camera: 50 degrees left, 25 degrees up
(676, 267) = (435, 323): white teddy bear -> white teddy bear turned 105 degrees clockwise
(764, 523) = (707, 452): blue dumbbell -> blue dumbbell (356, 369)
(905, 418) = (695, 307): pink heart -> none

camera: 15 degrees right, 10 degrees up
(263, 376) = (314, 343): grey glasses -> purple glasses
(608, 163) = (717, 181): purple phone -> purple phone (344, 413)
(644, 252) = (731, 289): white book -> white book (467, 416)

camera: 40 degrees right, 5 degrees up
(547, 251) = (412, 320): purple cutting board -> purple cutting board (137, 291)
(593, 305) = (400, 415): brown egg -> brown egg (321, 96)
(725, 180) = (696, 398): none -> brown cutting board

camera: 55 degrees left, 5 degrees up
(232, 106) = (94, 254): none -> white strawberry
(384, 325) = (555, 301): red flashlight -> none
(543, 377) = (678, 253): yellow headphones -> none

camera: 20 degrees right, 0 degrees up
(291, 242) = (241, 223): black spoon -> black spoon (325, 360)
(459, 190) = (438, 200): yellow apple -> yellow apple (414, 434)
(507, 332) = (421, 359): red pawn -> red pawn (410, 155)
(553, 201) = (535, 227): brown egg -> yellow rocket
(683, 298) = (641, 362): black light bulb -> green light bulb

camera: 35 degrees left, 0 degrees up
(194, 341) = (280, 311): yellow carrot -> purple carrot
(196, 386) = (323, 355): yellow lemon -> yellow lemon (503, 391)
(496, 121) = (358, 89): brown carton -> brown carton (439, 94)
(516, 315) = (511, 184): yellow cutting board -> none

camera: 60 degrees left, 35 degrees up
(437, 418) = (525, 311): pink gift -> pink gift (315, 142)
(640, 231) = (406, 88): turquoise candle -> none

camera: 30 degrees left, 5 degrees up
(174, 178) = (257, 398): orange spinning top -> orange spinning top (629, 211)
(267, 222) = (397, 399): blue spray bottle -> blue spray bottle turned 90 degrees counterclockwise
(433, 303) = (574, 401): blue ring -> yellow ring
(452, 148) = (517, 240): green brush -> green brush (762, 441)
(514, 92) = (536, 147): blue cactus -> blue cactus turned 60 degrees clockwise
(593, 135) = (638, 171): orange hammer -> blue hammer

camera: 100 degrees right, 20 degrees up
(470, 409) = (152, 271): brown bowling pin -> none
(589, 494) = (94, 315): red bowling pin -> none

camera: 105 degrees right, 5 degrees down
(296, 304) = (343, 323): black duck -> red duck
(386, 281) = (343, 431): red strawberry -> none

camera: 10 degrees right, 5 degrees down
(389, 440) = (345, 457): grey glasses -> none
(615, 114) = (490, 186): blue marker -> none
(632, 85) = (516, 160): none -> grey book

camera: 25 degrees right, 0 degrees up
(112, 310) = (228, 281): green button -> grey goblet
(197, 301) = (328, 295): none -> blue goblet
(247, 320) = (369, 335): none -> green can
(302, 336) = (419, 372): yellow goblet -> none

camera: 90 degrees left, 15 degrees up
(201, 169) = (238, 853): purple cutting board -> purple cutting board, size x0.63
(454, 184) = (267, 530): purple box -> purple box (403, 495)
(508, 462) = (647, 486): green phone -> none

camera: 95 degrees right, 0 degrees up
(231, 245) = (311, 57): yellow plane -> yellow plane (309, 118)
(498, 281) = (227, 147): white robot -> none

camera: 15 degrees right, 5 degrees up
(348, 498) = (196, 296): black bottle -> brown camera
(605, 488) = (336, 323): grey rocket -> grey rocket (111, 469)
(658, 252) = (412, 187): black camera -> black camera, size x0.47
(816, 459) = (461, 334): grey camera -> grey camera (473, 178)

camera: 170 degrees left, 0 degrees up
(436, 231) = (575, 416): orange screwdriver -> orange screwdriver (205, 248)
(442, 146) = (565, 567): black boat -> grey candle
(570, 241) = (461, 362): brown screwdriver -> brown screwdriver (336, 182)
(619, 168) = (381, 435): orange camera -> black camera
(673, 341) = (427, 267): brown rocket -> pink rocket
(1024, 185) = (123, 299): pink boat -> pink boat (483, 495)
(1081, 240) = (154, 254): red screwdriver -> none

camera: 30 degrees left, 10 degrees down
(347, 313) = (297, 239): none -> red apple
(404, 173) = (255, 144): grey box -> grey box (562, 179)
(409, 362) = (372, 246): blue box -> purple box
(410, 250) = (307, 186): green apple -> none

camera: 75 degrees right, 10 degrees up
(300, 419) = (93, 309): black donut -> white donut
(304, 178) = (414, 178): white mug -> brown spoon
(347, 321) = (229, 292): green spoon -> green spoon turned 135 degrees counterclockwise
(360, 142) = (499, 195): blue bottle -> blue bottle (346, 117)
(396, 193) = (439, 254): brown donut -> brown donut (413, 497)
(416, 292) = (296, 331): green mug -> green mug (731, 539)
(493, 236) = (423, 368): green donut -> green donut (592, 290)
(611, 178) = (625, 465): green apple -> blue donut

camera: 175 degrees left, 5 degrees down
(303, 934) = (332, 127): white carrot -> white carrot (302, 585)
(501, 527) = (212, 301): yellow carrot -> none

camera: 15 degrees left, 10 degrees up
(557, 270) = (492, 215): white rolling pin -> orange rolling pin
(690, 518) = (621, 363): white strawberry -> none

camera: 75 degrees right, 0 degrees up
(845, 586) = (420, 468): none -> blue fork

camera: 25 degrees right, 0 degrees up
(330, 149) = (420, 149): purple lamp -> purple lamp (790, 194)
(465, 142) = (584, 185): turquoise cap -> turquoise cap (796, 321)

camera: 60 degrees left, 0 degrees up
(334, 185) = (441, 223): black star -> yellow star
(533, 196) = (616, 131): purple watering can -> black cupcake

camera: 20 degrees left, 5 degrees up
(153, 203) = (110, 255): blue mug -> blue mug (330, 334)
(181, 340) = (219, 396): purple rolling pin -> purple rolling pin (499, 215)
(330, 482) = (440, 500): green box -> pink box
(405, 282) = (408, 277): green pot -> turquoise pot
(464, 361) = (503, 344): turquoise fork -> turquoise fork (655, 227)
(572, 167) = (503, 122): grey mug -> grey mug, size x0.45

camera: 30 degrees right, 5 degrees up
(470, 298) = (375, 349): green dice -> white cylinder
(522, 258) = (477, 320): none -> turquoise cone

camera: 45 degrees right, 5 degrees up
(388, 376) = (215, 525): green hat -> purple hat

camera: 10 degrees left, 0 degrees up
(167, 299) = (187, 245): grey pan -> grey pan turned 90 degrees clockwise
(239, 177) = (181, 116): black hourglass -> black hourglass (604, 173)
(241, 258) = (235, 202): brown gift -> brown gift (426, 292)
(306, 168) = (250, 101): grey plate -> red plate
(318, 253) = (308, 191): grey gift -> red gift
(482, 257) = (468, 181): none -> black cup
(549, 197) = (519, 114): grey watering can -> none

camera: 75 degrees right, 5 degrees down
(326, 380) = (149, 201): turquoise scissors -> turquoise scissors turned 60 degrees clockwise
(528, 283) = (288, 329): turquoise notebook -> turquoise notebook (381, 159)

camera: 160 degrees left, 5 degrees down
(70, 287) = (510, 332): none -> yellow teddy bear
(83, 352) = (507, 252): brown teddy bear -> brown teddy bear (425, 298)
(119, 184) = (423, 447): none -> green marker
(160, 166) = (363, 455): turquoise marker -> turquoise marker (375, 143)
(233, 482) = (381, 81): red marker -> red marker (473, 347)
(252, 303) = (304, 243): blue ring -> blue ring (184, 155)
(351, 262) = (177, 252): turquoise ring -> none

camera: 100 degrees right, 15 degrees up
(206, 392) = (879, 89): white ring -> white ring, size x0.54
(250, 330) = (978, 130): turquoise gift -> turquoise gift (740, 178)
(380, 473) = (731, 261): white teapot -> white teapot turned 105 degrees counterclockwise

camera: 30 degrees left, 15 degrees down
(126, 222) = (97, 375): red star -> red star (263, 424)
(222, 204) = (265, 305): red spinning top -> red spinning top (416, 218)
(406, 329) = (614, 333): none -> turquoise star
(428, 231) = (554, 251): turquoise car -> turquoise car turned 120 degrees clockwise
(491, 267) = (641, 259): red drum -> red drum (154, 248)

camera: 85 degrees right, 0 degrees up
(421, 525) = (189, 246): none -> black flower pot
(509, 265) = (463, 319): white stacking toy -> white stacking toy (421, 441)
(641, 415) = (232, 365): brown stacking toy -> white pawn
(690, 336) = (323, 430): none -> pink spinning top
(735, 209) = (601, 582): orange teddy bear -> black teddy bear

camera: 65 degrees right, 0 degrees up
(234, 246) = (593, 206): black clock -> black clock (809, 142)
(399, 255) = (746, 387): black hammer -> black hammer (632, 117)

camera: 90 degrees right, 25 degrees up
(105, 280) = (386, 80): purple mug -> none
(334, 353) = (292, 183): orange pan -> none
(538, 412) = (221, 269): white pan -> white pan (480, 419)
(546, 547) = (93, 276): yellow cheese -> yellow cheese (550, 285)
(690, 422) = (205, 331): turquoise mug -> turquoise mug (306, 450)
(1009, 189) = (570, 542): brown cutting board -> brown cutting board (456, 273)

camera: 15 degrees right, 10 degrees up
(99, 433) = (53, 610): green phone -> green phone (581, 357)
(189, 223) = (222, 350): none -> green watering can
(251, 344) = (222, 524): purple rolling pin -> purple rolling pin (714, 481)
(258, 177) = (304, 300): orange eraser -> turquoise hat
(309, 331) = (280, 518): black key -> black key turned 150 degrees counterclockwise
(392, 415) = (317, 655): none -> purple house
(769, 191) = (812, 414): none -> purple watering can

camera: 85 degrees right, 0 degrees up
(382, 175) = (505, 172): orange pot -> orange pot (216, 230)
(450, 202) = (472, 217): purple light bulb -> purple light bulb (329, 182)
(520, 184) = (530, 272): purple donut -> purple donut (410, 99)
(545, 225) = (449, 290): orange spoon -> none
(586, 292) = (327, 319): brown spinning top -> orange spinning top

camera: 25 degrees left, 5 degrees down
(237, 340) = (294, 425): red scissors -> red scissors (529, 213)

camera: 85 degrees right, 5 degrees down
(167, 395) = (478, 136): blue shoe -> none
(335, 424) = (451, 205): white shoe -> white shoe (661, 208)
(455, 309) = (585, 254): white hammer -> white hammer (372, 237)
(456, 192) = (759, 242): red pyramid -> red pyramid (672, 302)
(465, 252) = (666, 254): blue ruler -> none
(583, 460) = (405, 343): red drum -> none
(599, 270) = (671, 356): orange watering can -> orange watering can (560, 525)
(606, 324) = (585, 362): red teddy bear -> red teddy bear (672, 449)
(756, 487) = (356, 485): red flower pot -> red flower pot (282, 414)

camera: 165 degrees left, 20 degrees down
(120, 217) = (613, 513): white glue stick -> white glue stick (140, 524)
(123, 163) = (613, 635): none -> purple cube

++++

* EXERCISE GOAL
What you give back should be exactly the lines of the data above from the line with "(1024, 185) = (123, 299): pink" through the line with "(181, 340) = (219, 396): purple", both of those included, and nothing more.

* SOLVED PROBLEM
(1024, 185) = (123, 299): pink boat -> pink boat (483, 495)
(1081, 240) = (154, 254): red screwdriver -> none

camera: 30 degrees left, 10 degrees down
(347, 313) = (297, 239): none -> red apple
(404, 173) = (255, 144): grey box -> grey box (562, 179)
(409, 362) = (372, 246): blue box -> purple box
(410, 250) = (307, 186): green apple -> none

camera: 75 degrees right, 10 degrees up
(300, 419) = (93, 309): black donut -> white donut
(304, 178) = (414, 178): white mug -> brown spoon
(347, 321) = (229, 292): green spoon -> green spoon turned 135 degrees counterclockwise
(360, 142) = (499, 195): blue bottle -> blue bottle (346, 117)
(396, 193) = (439, 254): brown donut -> brown donut (413, 497)
(416, 292) = (296, 331): green mug -> green mug (731, 539)
(493, 236) = (423, 368): green donut -> green donut (592, 290)
(611, 178) = (625, 465): green apple -> blue donut

camera: 175 degrees left, 5 degrees down
(303, 934) = (332, 127): white carrot -> white carrot (302, 585)
(501, 527) = (212, 301): yellow carrot -> none

camera: 15 degrees left, 10 degrees up
(557, 270) = (492, 215): white rolling pin -> orange rolling pin
(690, 518) = (621, 363): white strawberry -> none

camera: 75 degrees right, 0 degrees up
(845, 586) = (420, 468): none -> blue fork

camera: 25 degrees right, 0 degrees up
(330, 149) = (420, 149): purple lamp -> purple lamp (790, 194)
(465, 142) = (584, 185): turquoise cap -> turquoise cap (796, 321)

camera: 60 degrees left, 0 degrees up
(334, 185) = (441, 223): black star -> yellow star
(533, 196) = (616, 131): purple watering can -> black cupcake

camera: 20 degrees left, 5 degrees up
(153, 203) = (110, 255): blue mug -> blue mug (330, 334)
(181, 340) = (219, 396): purple rolling pin -> purple rolling pin (499, 215)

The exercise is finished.